═══ PROVIDED DATA

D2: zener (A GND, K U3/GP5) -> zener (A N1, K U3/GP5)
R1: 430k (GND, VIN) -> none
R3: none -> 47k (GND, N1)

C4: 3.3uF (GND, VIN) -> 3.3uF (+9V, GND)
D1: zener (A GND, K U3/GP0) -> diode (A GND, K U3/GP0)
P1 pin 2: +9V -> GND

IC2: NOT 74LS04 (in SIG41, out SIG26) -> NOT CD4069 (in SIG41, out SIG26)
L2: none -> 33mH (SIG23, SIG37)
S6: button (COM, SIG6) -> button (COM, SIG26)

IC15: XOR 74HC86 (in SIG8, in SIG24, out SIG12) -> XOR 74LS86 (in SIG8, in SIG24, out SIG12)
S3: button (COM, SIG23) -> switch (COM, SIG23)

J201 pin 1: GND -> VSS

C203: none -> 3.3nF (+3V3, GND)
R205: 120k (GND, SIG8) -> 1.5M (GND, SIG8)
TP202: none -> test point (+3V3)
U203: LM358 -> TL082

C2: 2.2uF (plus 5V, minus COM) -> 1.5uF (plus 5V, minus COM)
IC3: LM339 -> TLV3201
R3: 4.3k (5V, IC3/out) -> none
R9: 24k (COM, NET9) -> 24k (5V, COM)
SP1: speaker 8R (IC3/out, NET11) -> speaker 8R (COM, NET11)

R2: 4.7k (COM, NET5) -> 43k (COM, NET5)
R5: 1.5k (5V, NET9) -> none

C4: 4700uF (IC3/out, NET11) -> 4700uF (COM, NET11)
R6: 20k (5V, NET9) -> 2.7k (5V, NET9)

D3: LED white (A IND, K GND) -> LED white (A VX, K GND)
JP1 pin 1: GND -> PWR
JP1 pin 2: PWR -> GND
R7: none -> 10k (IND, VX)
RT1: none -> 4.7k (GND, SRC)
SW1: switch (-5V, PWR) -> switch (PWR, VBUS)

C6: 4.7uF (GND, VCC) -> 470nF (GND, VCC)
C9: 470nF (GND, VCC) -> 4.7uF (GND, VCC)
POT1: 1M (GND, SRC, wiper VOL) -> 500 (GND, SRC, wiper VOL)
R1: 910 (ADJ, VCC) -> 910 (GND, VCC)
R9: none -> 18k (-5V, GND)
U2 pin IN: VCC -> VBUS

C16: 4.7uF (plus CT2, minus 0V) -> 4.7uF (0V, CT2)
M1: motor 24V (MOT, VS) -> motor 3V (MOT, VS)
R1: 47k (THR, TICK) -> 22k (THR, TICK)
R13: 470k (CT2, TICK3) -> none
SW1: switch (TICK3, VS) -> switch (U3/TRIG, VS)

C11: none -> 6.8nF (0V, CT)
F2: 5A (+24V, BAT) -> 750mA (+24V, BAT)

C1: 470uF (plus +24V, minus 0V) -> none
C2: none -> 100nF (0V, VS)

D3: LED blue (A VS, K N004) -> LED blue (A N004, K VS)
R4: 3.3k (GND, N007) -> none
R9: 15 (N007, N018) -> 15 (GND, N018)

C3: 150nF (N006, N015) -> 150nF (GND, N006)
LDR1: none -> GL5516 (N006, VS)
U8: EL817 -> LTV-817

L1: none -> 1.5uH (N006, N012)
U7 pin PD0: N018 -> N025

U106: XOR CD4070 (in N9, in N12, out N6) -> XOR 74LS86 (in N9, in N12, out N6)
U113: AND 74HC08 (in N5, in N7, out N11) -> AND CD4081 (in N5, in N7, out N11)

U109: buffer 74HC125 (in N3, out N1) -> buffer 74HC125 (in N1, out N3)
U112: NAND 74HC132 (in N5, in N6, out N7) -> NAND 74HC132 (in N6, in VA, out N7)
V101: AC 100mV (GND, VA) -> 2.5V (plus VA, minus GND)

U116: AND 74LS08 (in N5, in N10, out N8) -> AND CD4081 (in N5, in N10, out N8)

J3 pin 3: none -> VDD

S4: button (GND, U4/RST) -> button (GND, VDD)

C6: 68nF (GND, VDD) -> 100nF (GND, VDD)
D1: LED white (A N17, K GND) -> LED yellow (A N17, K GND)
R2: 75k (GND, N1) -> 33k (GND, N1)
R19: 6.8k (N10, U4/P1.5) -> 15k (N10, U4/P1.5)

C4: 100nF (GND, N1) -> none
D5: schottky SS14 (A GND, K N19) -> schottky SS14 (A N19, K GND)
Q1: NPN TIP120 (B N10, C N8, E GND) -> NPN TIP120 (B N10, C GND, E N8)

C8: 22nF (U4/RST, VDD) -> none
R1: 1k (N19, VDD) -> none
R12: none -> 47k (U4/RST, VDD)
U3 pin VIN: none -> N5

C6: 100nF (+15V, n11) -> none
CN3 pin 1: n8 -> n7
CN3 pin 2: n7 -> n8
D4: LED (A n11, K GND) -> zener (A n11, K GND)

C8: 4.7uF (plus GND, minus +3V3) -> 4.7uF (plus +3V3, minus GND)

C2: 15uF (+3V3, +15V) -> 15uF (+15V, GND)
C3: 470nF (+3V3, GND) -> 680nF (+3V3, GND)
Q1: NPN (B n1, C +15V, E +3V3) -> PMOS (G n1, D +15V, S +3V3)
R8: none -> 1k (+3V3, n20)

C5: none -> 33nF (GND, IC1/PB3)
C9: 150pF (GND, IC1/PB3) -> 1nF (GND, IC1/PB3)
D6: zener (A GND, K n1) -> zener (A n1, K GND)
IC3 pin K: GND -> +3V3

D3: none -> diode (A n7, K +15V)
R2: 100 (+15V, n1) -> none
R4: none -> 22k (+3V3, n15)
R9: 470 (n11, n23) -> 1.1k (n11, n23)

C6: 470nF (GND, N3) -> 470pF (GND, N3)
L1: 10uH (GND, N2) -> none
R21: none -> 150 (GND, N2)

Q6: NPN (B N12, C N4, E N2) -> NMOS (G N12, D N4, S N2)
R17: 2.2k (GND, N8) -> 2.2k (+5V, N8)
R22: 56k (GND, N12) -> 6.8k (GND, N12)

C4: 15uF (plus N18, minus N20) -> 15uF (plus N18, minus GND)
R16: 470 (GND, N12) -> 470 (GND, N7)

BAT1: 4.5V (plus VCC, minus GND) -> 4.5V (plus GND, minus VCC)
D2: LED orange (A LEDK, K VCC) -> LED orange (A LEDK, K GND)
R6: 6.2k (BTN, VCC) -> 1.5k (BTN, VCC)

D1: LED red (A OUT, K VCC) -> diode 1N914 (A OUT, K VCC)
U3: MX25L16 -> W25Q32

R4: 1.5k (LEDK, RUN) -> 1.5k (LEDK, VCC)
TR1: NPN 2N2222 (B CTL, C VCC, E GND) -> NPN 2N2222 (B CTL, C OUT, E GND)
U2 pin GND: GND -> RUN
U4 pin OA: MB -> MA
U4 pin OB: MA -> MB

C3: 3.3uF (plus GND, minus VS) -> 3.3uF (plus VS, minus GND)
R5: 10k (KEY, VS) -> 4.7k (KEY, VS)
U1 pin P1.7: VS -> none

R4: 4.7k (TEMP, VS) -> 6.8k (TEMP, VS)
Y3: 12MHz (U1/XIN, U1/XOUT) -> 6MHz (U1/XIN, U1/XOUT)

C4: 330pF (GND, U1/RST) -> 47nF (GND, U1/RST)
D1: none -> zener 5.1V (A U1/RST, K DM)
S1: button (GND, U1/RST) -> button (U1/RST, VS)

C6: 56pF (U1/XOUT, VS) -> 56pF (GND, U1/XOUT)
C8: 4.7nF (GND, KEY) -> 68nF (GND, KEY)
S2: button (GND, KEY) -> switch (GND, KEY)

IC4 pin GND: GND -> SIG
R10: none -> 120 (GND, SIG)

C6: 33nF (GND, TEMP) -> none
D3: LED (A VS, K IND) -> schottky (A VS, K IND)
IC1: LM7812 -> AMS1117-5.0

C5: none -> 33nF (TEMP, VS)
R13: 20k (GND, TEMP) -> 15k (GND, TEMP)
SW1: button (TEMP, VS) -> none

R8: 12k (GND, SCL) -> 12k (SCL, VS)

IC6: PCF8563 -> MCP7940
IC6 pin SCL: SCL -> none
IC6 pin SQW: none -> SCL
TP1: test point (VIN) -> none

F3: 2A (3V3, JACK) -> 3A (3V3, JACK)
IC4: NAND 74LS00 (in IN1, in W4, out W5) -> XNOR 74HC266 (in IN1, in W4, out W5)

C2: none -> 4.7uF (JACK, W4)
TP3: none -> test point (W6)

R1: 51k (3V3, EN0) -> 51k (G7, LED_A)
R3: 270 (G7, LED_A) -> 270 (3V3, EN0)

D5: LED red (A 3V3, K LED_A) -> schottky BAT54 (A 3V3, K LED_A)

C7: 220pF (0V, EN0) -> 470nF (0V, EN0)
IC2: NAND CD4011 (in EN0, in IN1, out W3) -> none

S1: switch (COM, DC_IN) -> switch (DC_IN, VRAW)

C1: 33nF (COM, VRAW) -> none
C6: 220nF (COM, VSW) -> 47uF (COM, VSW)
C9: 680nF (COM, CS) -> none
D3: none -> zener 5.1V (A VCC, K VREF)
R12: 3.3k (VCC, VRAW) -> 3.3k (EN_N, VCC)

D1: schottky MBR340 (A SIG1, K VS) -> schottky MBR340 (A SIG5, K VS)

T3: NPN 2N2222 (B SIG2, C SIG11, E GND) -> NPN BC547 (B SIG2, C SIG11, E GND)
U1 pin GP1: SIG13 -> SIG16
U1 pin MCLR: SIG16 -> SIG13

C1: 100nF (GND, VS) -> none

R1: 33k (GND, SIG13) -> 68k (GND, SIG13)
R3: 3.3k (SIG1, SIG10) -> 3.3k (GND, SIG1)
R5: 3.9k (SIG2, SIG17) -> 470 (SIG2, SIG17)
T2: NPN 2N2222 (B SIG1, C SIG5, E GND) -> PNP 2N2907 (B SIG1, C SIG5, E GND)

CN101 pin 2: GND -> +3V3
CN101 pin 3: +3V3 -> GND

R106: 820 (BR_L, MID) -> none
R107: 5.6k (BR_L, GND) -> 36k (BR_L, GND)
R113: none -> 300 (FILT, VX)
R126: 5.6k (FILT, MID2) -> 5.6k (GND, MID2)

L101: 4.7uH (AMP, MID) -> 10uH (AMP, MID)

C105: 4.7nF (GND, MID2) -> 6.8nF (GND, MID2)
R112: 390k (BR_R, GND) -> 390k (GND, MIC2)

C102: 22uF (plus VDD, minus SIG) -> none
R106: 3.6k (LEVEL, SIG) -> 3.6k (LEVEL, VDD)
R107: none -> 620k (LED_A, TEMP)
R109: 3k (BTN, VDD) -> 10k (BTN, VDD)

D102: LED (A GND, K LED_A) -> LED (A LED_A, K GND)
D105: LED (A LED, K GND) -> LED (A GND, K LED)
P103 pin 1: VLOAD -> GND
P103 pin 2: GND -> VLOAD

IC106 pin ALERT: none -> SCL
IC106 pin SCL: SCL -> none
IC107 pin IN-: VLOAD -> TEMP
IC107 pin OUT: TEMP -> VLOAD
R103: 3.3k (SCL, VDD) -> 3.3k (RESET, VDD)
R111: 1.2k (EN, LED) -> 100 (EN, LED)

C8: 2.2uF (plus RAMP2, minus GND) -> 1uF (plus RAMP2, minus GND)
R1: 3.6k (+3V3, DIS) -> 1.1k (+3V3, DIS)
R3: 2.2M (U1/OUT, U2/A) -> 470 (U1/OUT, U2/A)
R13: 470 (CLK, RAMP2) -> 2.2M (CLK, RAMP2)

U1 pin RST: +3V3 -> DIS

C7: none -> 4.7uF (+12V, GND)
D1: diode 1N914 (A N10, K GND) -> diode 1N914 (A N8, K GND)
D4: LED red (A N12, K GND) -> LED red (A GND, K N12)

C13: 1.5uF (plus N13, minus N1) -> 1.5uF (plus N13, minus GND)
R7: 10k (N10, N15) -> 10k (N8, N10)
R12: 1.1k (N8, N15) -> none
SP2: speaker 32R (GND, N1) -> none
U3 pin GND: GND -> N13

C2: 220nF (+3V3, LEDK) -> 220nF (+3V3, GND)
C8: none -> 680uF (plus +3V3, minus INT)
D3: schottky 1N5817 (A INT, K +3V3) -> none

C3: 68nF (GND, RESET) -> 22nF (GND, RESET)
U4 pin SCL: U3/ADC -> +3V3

══════

▸ **WHAT TO PRODUCE**:
In the data above, how many lines include the word "minus"? Answer with the number only.

▸ **ANSWER SECTION**:
12